#### Input data:

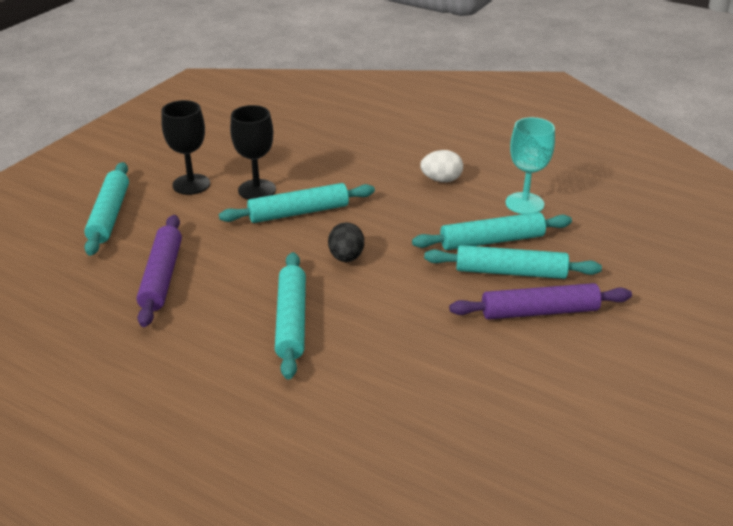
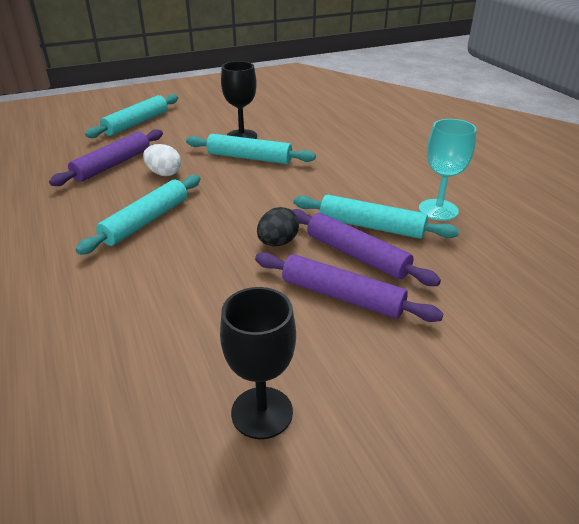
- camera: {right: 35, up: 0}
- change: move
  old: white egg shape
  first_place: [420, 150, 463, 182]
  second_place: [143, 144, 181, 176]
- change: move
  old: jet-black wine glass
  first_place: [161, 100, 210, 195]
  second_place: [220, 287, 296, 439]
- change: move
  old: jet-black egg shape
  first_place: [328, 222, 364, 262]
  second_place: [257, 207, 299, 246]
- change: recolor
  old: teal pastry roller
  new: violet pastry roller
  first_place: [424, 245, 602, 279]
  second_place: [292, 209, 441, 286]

#### Assignment:
The expected output is every line from the material above where "black" can be found.

#### Exercise solution:
  old: jet-black wine glass
  old: jet-black egg shape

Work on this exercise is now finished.